# Exercise description
Wherever a picture appears, skip it and retype the rest of the data exactly.

# Given records
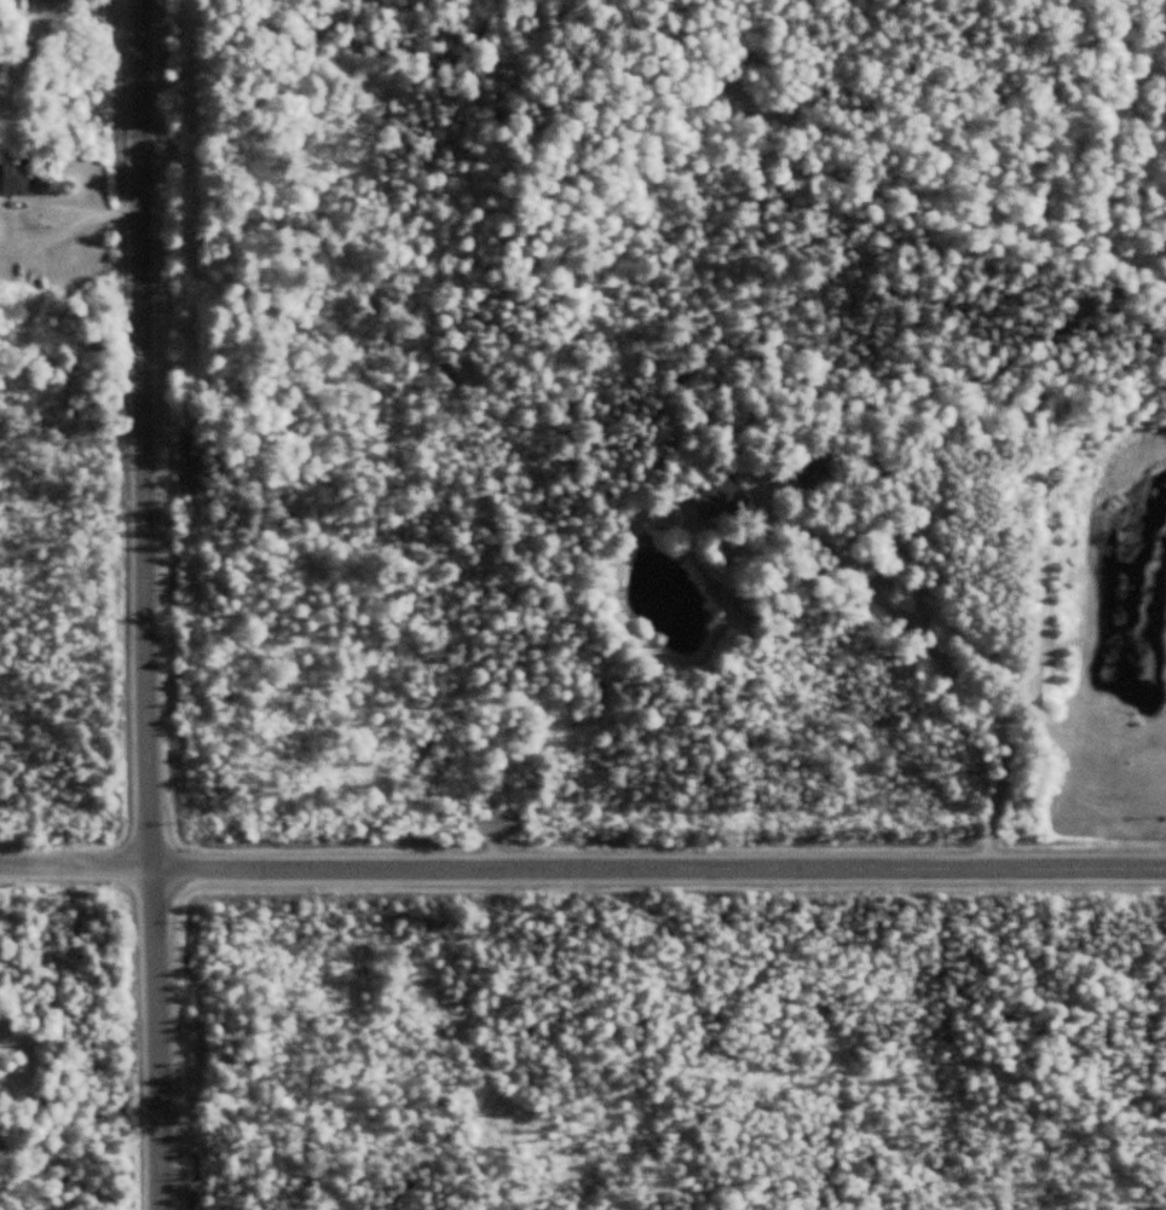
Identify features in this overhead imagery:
building: (0, 60)
building: (15, 180)
building: (11, 268)
building: (723, 494)
road: (154, 605)
road: (78, 857)
road: (661, 860)

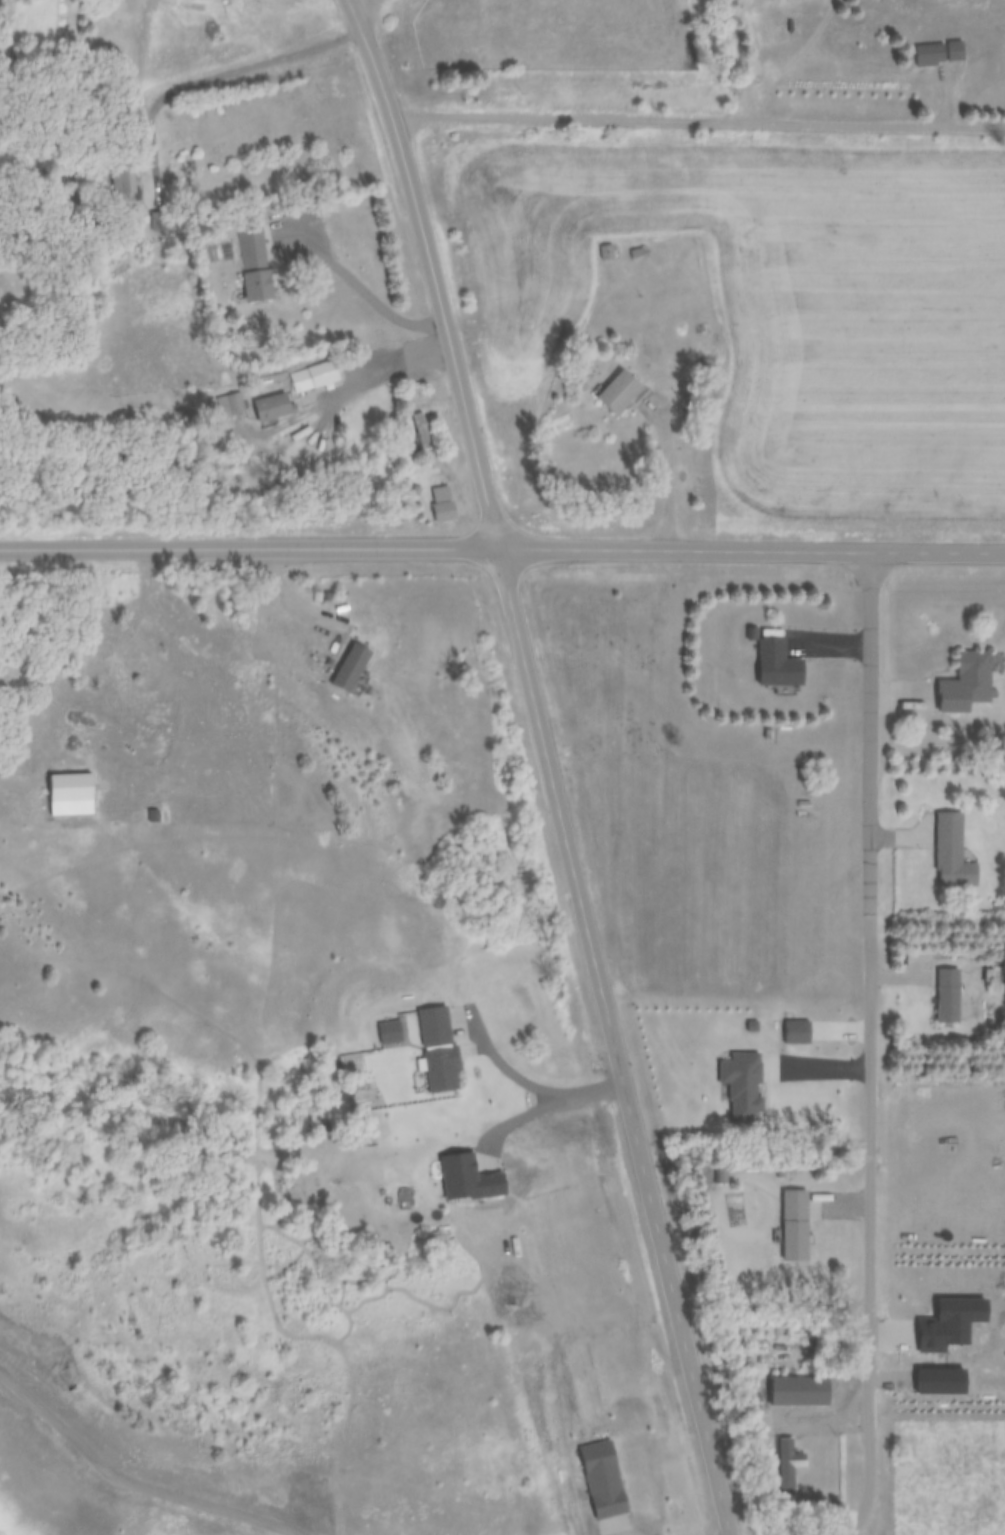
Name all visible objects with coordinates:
road: (357, 2)
building: (936, 54)
road: (220, 70)
road: (731, 84)
road: (931, 95)
road: (661, 117)
road: (966, 124)
building: (129, 184)
building: (161, 222)
building: (603, 252)
building: (256, 259)
road: (357, 279)
building: (261, 285)
road: (369, 368)
building: (621, 392)
building: (229, 403)
building: (273, 406)
building: (422, 433)
road: (670, 462)
building: (445, 504)
road: (502, 547)
building: (778, 664)
building: (966, 683)
road: (871, 727)
road: (551, 764)
building: (952, 852)
building: (813, 881)
building: (948, 995)
building: (795, 1032)
road: (871, 1222)
building: (795, 1226)
building: (799, 1392)
building: (785, 1466)

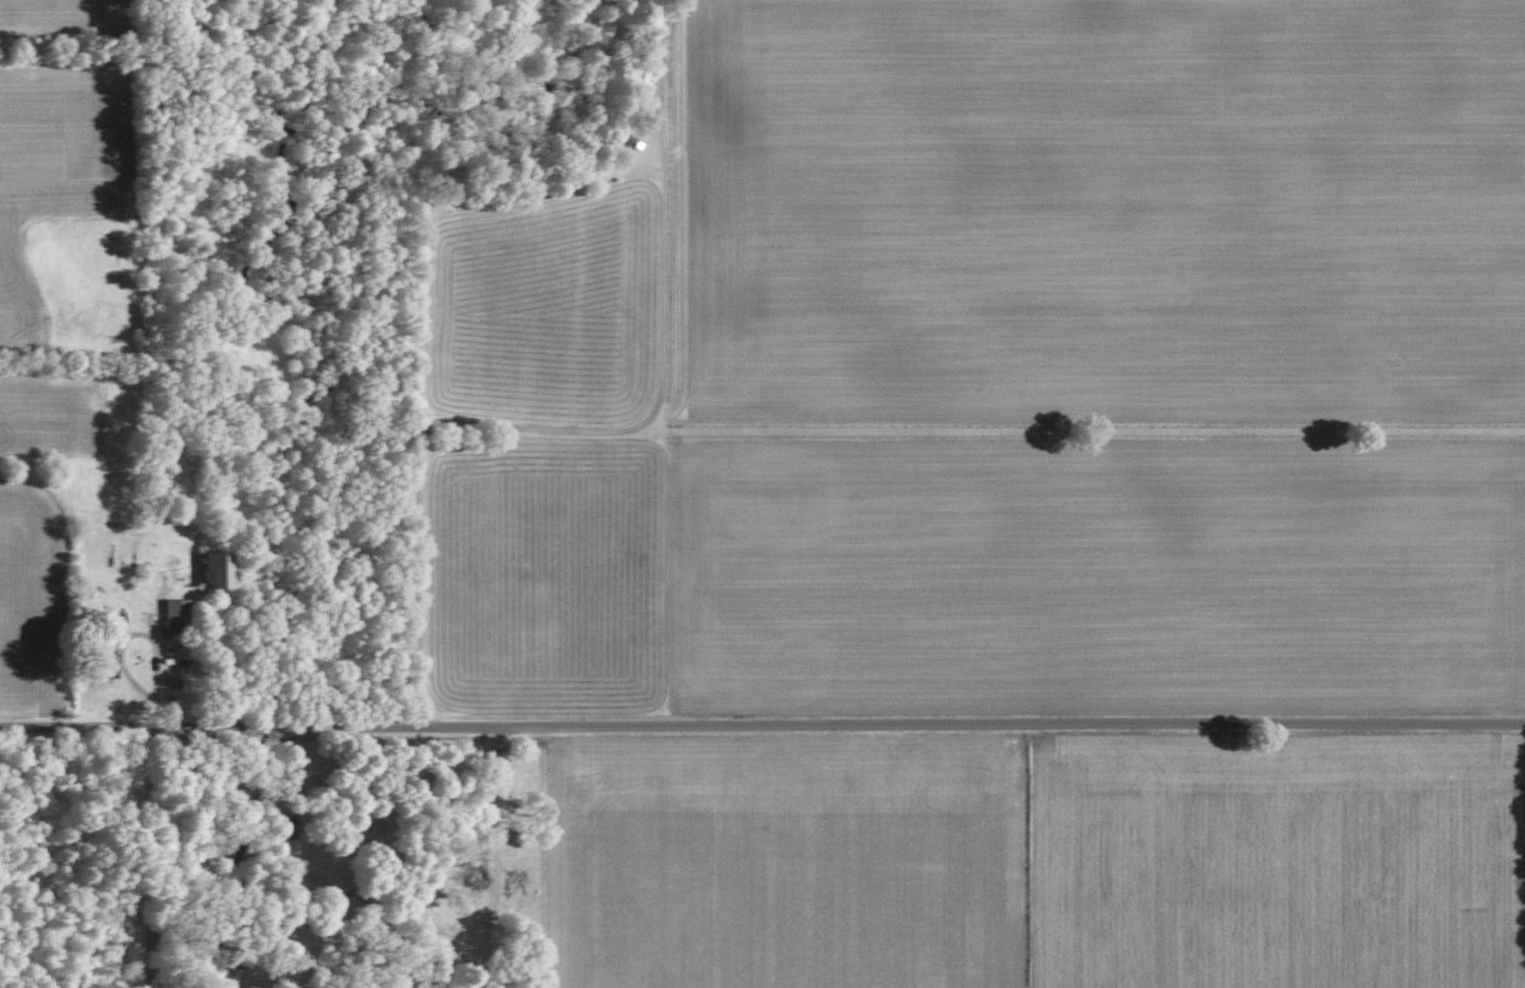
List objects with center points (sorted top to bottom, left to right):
road: (596, 430)
building: (210, 571)
building: (172, 614)
building: (98, 663)
road: (762, 725)

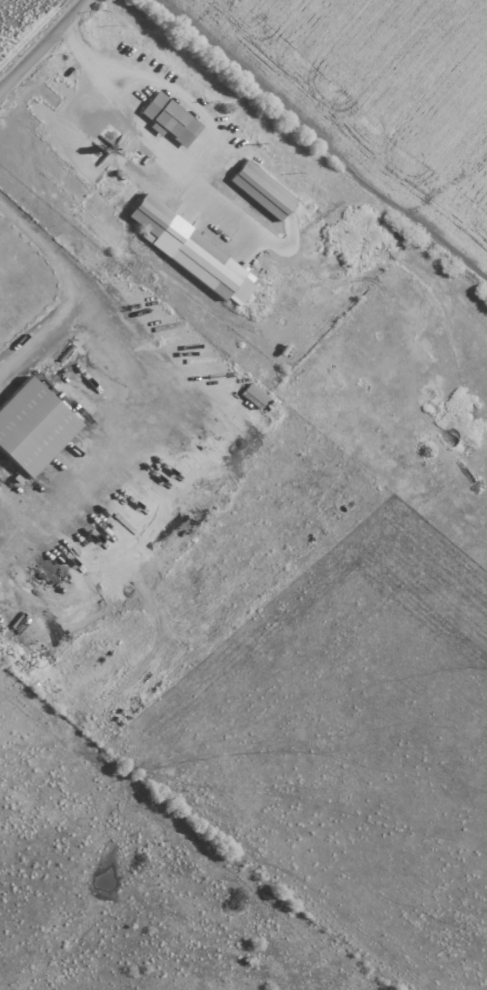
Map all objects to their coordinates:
road: (47, 48)
road: (122, 114)
building: (170, 119)
building: (262, 190)
road: (44, 250)
building: (191, 251)
road: (40, 335)
building: (254, 394)
building: (32, 426)
road: (127, 439)

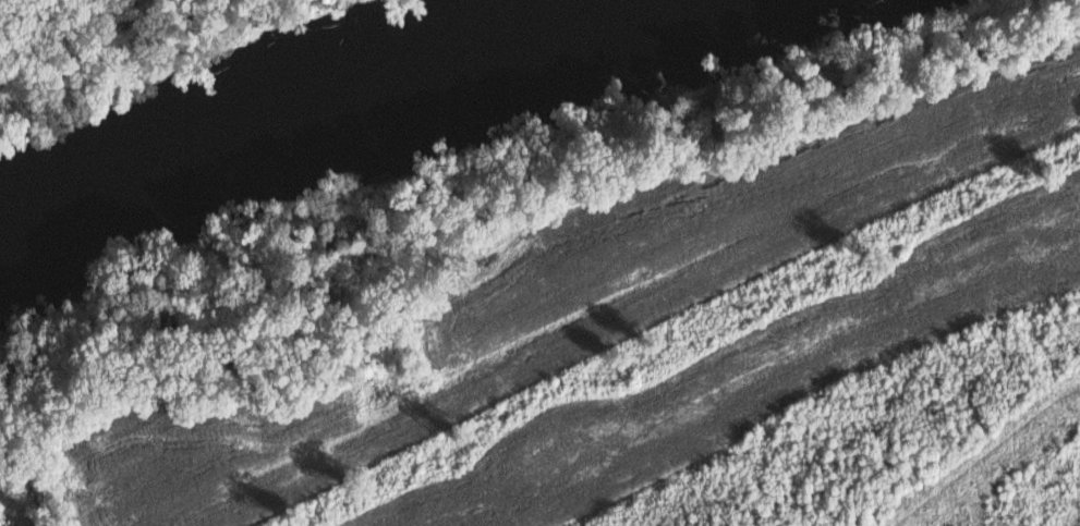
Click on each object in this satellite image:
river: (308, 106)

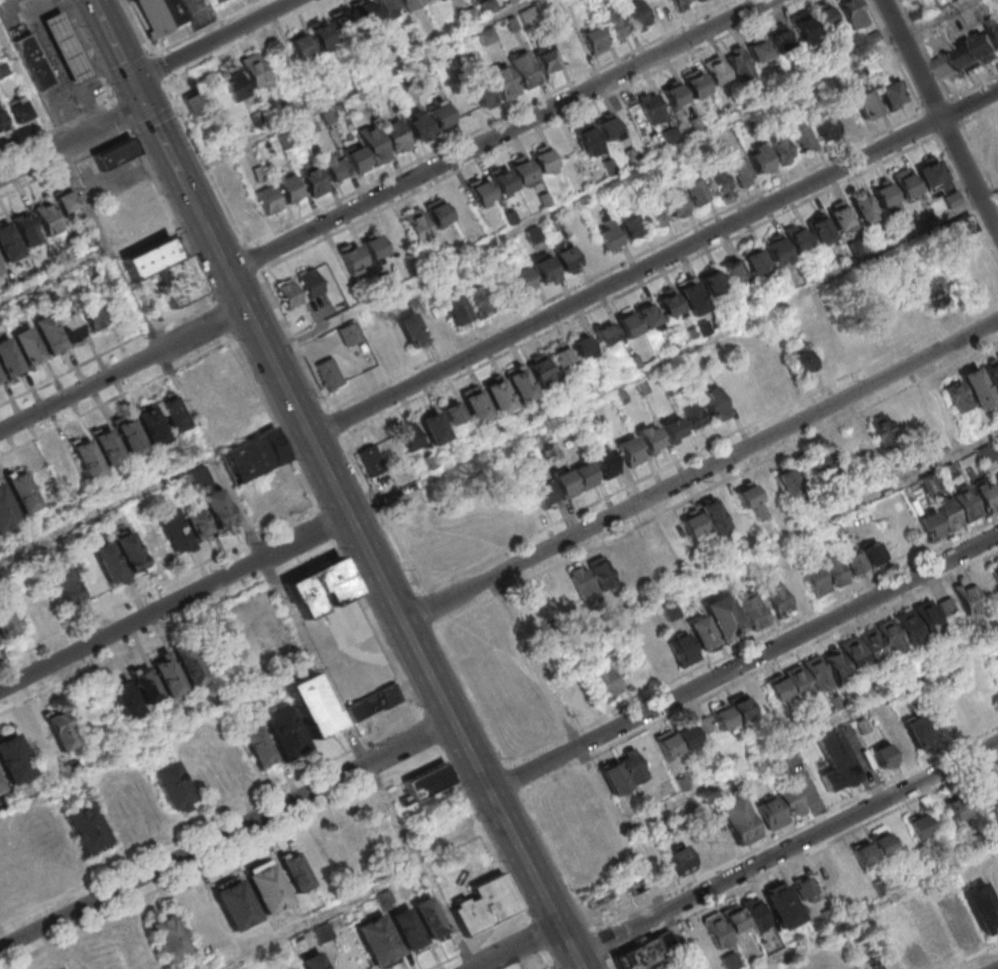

# Solution to this exercise
Identify features in this overhead imagery:
building: (0, 60)
building: (15, 180)
building: (11, 268)
building: (723, 494)
road: (154, 605)
road: (78, 857)
road: (661, 860)

Name all visible objects with coordinates:
road: (357, 2)
building: (936, 54)
road: (220, 70)
road: (731, 84)
road: (931, 95)
road: (661, 117)
road: (966, 124)
building: (129, 184)
building: (161, 222)
building: (603, 252)
building: (256, 259)
road: (357, 279)
building: (261, 285)
road: (369, 368)
building: (621, 392)
building: (229, 403)
building: (273, 406)
building: (422, 433)
road: (670, 462)
building: (445, 504)
road: (502, 547)
building: (778, 664)
building: (966, 683)
road: (871, 727)
road: (551, 764)
building: (952, 852)
building: (813, 881)
building: (948, 995)
building: (795, 1032)
road: (871, 1222)
building: (795, 1226)
building: (799, 1392)
building: (785, 1466)

List objects with center points (sorted top to bottom, left to right):
road: (596, 430)
building: (210, 571)
building: (172, 614)
building: (98, 663)
road: (762, 725)

Map all objects to their coordinates:
road: (47, 48)
road: (122, 114)
building: (170, 119)
building: (262, 190)
road: (44, 250)
building: (191, 251)
road: (40, 335)
building: (254, 394)
building: (32, 426)
road: (127, 439)

Click on each object in this satellite image:
river: (308, 106)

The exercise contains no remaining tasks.